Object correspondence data

+++++

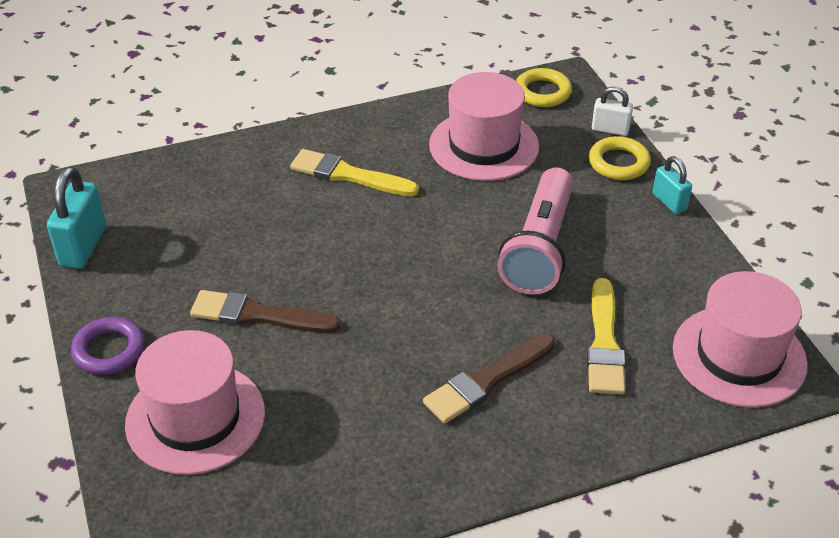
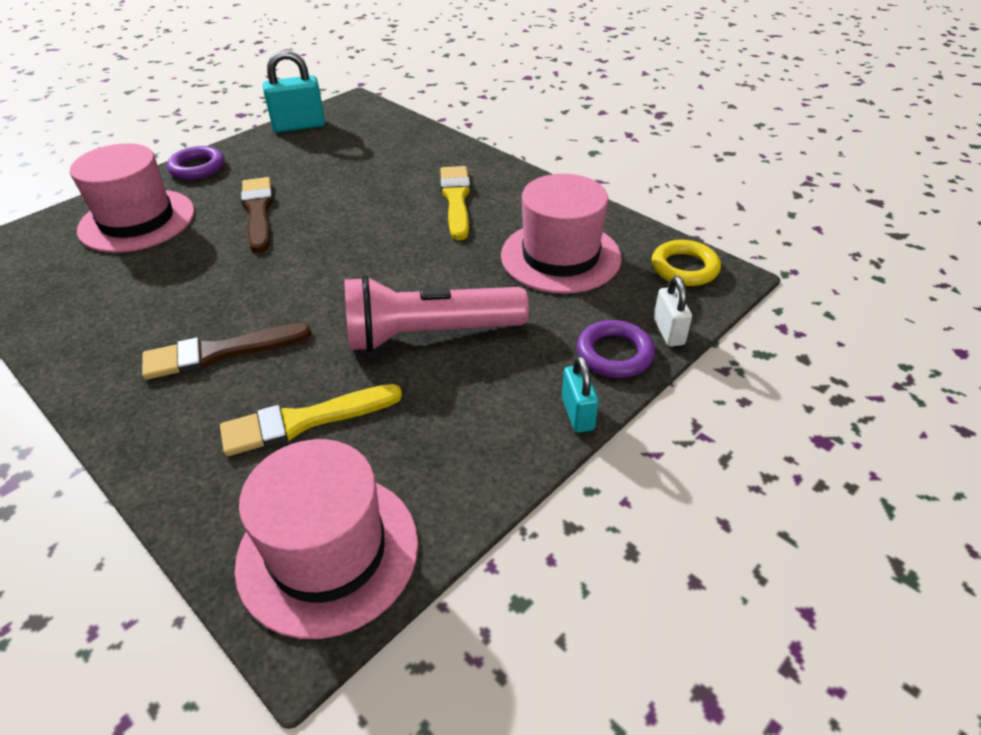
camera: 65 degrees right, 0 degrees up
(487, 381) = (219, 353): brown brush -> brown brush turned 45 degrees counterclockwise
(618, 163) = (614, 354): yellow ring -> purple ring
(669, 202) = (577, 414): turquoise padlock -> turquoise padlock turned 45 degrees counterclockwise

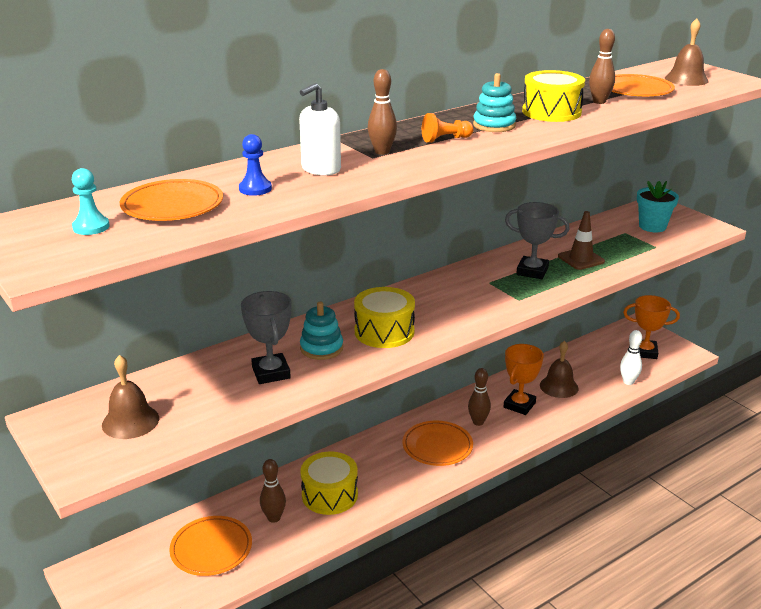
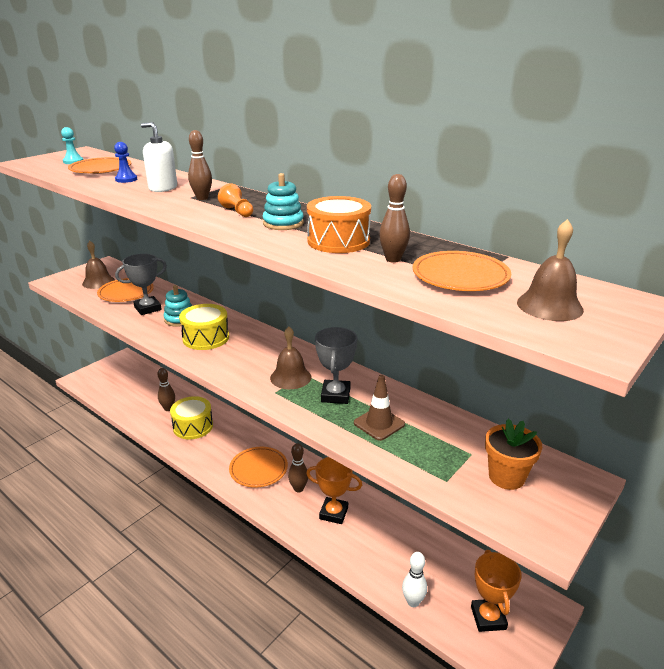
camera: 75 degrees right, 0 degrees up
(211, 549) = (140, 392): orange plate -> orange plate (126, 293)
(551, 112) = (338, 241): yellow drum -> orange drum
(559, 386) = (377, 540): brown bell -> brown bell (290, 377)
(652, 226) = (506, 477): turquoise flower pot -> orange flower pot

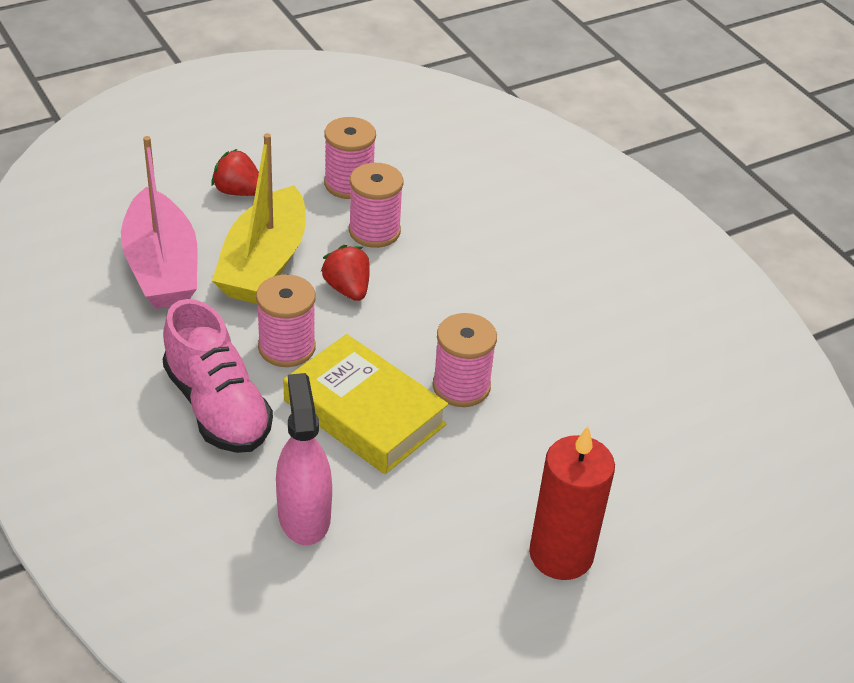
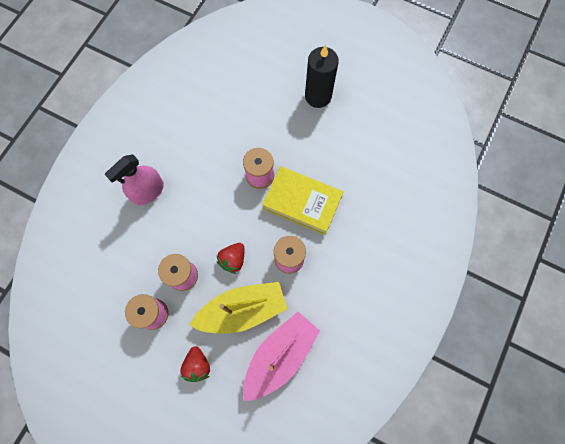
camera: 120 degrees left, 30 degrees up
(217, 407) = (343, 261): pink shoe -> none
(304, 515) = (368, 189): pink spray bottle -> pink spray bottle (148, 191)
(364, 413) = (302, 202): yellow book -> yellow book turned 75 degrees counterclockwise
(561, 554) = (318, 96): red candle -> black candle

+++++

→ Task directions: Search the data for "turquoise". Copy every matching line.

→ Answer below:
(669, 202) = (577, 414): turquoise padlock -> turquoise padlock turned 45 degrees counterclockwise
(652, 226) = (506, 477): turquoise flower pot -> orange flower pot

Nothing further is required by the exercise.